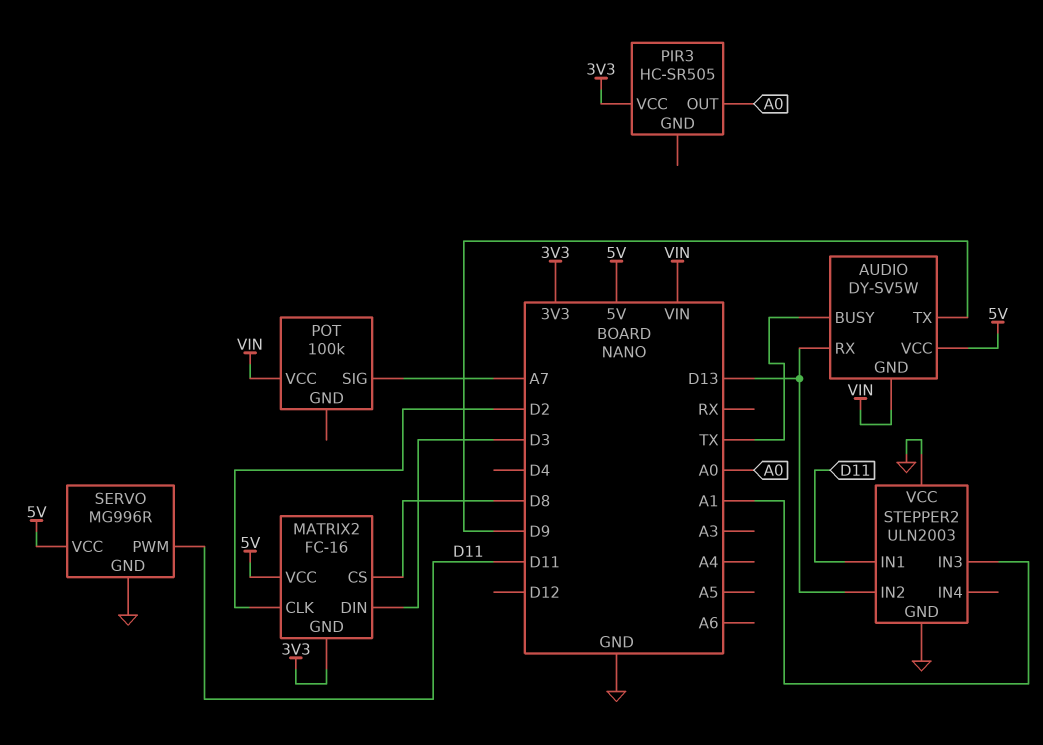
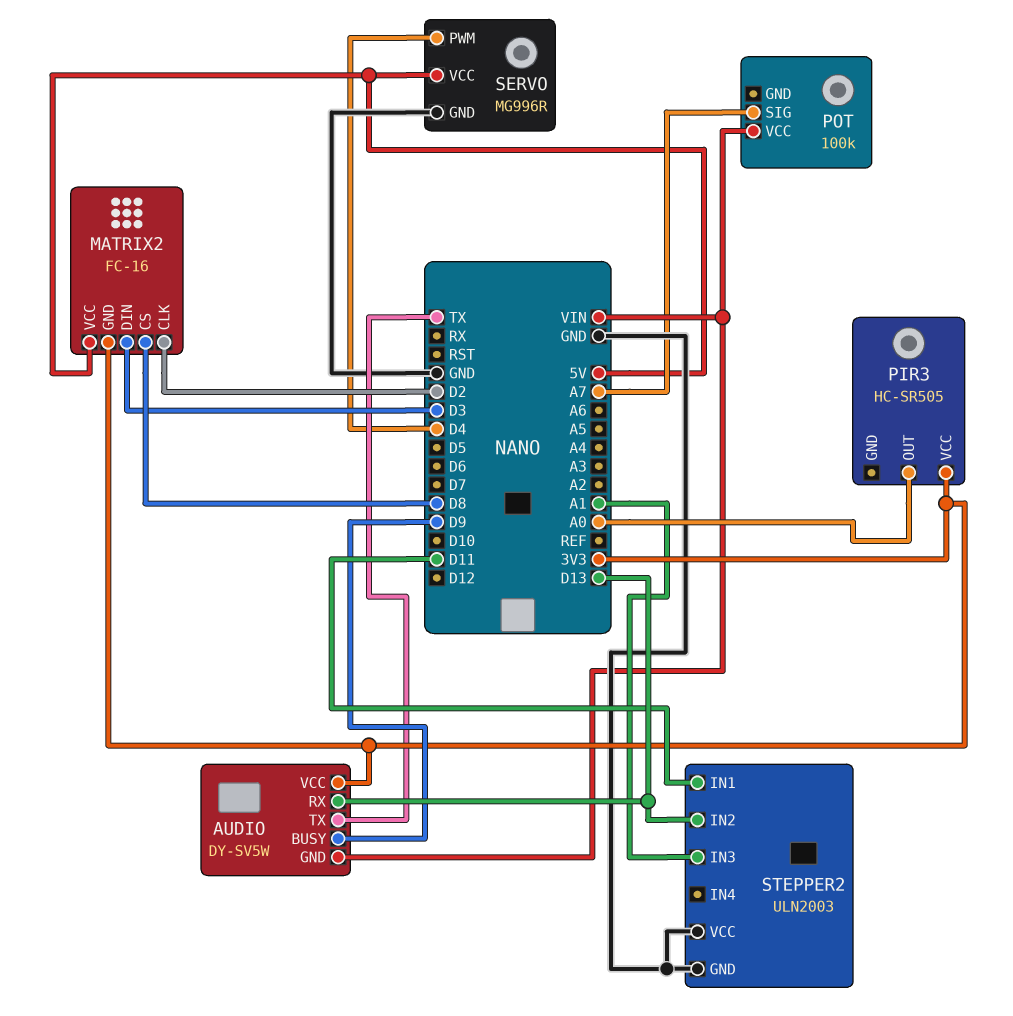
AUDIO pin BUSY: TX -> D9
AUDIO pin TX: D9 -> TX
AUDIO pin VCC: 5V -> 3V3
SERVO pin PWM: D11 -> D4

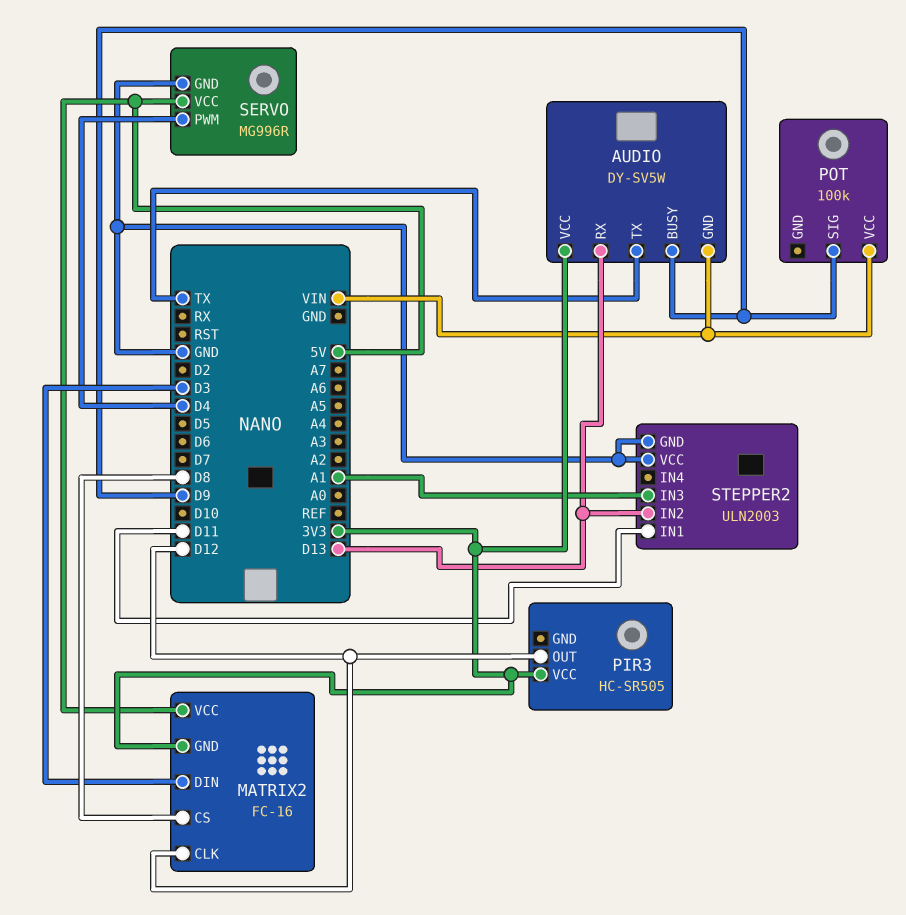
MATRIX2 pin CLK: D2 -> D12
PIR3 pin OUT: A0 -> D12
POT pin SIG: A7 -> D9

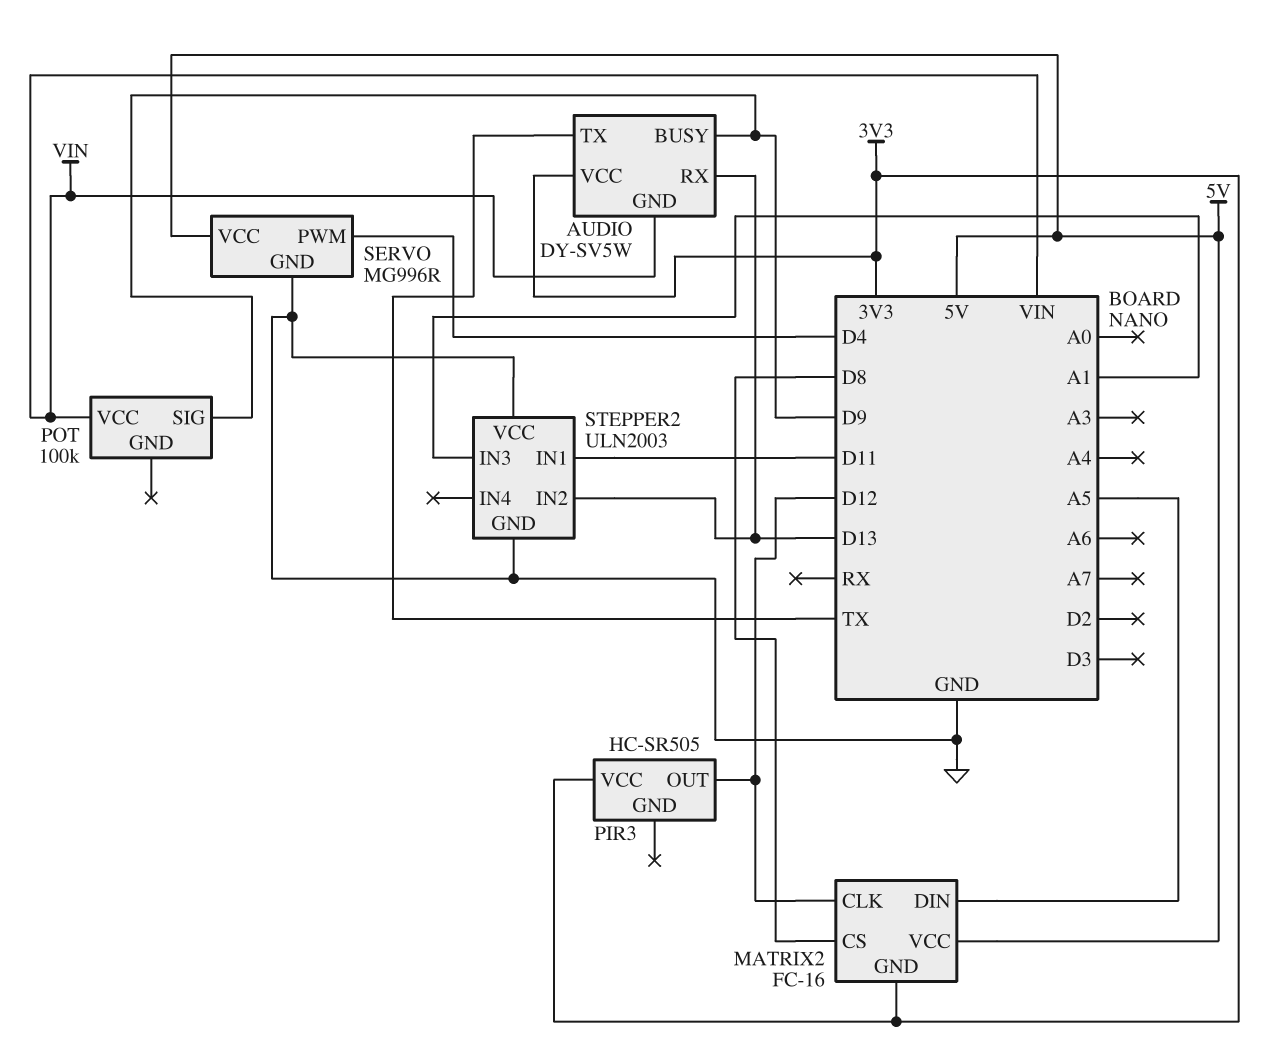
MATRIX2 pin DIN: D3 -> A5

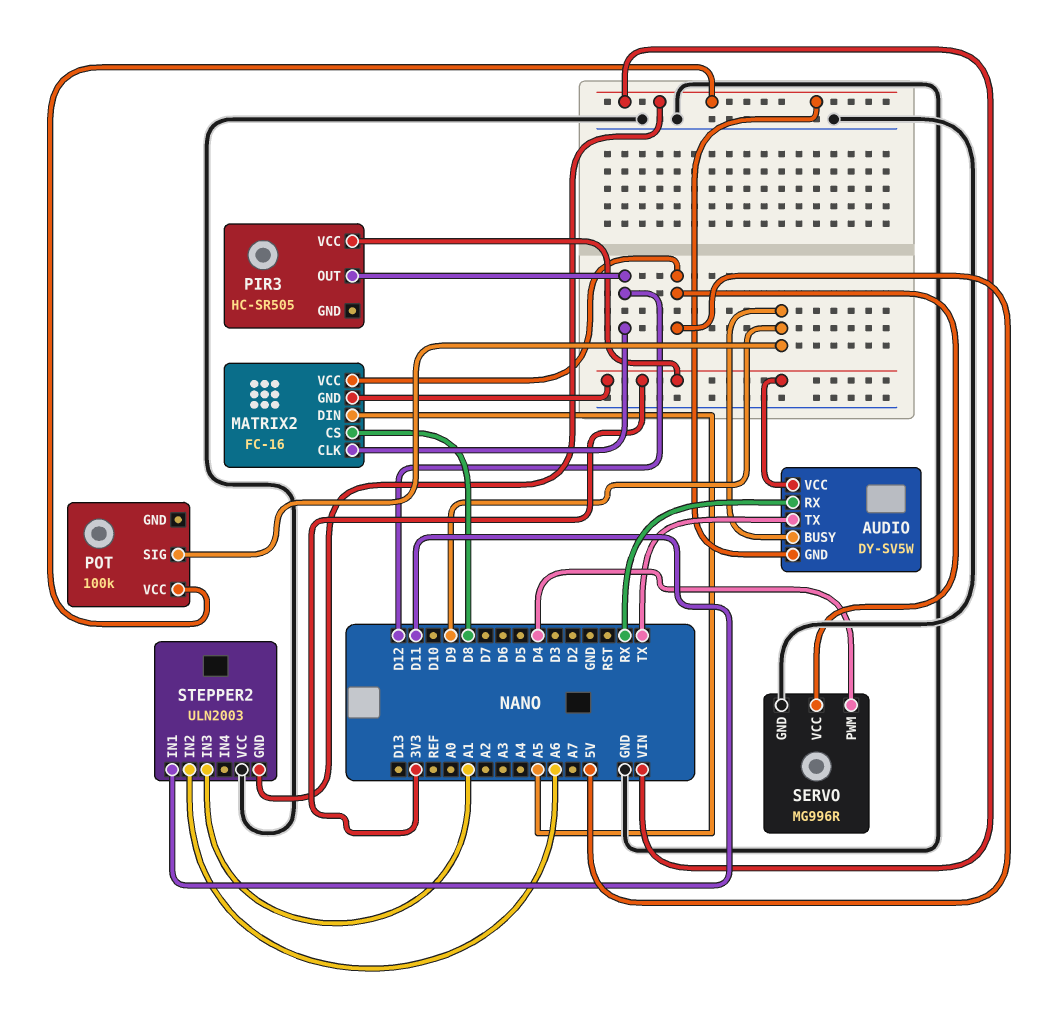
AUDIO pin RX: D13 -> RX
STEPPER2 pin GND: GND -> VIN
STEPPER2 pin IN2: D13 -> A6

******

Task objective — Would you copy each line of the records that contains "AUDIO"?

Task response —
AUDIO pin BUSY: TX -> D9
AUDIO pin TX: D9 -> TX
AUDIO pin VCC: 5V -> 3V3
AUDIO pin RX: D13 -> RX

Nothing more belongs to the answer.